Word for word, the records below are to be set down again.
/---
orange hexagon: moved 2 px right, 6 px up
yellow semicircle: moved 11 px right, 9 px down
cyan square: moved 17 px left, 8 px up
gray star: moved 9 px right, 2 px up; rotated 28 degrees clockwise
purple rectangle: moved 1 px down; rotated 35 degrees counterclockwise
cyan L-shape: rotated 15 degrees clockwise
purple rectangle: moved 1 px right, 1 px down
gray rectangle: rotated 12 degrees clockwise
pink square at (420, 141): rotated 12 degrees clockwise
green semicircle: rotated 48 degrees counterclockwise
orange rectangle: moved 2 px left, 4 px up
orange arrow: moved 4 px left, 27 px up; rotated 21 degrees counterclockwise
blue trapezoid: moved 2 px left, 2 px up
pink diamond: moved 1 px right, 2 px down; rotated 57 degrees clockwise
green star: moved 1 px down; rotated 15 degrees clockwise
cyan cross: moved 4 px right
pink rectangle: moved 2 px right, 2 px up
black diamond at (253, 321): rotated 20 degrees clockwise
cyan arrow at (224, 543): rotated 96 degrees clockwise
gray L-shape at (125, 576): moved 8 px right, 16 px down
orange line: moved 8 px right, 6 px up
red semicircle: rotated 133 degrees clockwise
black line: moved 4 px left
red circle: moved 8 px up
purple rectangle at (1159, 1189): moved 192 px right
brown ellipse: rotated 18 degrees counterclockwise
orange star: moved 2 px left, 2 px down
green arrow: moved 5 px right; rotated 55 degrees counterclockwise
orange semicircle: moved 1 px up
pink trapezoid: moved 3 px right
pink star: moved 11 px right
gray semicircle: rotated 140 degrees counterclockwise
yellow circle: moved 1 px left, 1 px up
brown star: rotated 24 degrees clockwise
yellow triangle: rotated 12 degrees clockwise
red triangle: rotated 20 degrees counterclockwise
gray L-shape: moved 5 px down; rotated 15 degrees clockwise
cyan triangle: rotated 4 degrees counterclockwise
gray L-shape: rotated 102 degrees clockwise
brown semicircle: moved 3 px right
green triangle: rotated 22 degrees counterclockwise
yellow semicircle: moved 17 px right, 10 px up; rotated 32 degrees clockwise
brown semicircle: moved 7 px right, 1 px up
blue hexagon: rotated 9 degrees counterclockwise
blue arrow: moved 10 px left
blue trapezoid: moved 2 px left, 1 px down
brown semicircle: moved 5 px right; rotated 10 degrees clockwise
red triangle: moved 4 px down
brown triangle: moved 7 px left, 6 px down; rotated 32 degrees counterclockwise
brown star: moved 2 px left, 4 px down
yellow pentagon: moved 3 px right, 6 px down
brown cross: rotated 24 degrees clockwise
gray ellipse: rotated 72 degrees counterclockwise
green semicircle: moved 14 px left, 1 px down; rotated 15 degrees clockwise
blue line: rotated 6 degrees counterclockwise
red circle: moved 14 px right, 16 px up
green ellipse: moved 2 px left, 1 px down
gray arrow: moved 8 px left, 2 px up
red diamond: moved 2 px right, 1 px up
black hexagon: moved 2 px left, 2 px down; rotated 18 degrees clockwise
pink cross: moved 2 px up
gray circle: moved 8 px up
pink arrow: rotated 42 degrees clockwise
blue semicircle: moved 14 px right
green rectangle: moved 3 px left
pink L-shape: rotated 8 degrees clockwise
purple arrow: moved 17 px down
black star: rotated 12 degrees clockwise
\---
◆ **ANSWER BOX**
orange hexagon: moved 2 px right, 6 px up
yellow semicircle: moved 11 px right, 9 px down
cyan square: moved 17 px left, 8 px up
gray star: moved 9 px right, 2 px up; rotated 28 degrees clockwise
purple rectangle: moved 1 px down; rotated 35 degrees counterclockwise
cyan L-shape: rotated 15 degrees clockwise
purple rectangle: moved 1 px right, 1 px down
gray rectangle: rotated 12 degrees clockwise
pink square at (420, 141): rotated 12 degrees clockwise
green semicircle: rotated 48 degrees counterclockwise
orange rectangle: moved 2 px left, 4 px up
orange arrow: moved 4 px left, 27 px up; rotated 21 degrees counterclockwise
blue trapezoid: moved 2 px left, 2 px up
pink diamond: moved 1 px right, 2 px down; rotated 57 degrees clockwise
green star: moved 1 px down; rotated 15 degrees clockwise
cyan cross: moved 4 px right
pink rectangle: moved 2 px right, 2 px up
black diamond at (253, 321): rotated 20 degrees clockwise
cyan arrow at (224, 543): rotated 96 degrees clockwise
gray L-shape at (125, 576): moved 8 px right, 16 px down
orange line: moved 8 px right, 6 px up
red semicircle: rotated 133 degrees clockwise
black line: moved 4 px left
red circle: moved 8 px up
purple rectangle at (1159, 1189): moved 192 px right
brown ellipse: rotated 18 degrees counterclockwise
orange star: moved 2 px left, 2 px down
green arrow: moved 5 px right; rotated 55 degrees counterclockwise
orange semicircle: moved 1 px up
pink trapezoid: moved 3 px right
pink star: moved 11 px right
gray semicircle: rotated 140 degrees counterclockwise
yellow circle: moved 1 px left, 1 px up
brown star: rotated 24 degrees clockwise
yellow triangle: rotated 12 degrees clockwise
red triangle: rotated 20 degrees counterclockwise
gray L-shape: moved 5 px down; rotated 15 degrees clockwise
cyan triangle: rotated 4 degrees counterclockwise
gray L-shape: rotated 102 degrees clockwise
brown semicircle: moved 3 px right
green triangle: rotated 22 degrees counterclockwise
yellow semicircle: moved 17 px right, 10 px up; rotated 32 degrees clockwise
brown semicircle: moved 7 px right, 1 px up
blue hexagon: rotated 9 degrees counterclockwise
blue arrow: moved 10 px left
blue trapezoid: moved 2 px left, 1 px down
brown semicircle: moved 5 px right; rotated 10 degrees clockwise
red triangle: moved 4 px down
brown triangle: moved 7 px left, 6 px down; rotated 32 degrees counterclockwise
brown star: moved 2 px left, 4 px down
yellow pentagon: moved 3 px right, 6 px down
brown cross: rotated 24 degrees clockwise
gray ellipse: rotated 72 degrees counterclockwise
green semicircle: moved 14 px left, 1 px down; rotated 15 degrees clockwise
blue line: rotated 6 degrees counterclockwise
red circle: moved 14 px right, 16 px up
green ellipse: moved 2 px left, 1 px down
gray arrow: moved 8 px left, 2 px up
red diamond: moved 2 px right, 1 px up
black hexagon: moved 2 px left, 2 px down; rotated 18 degrees clockwise
pink cross: moved 2 px up
gray circle: moved 8 px up
pink arrow: rotated 42 degrees clockwise
blue semicircle: moved 14 px right
green rectangle: moved 3 px left
pink L-shape: rotated 8 degrees clockwise
purple arrow: moved 17 px down
black star: rotated 12 degrees clockwise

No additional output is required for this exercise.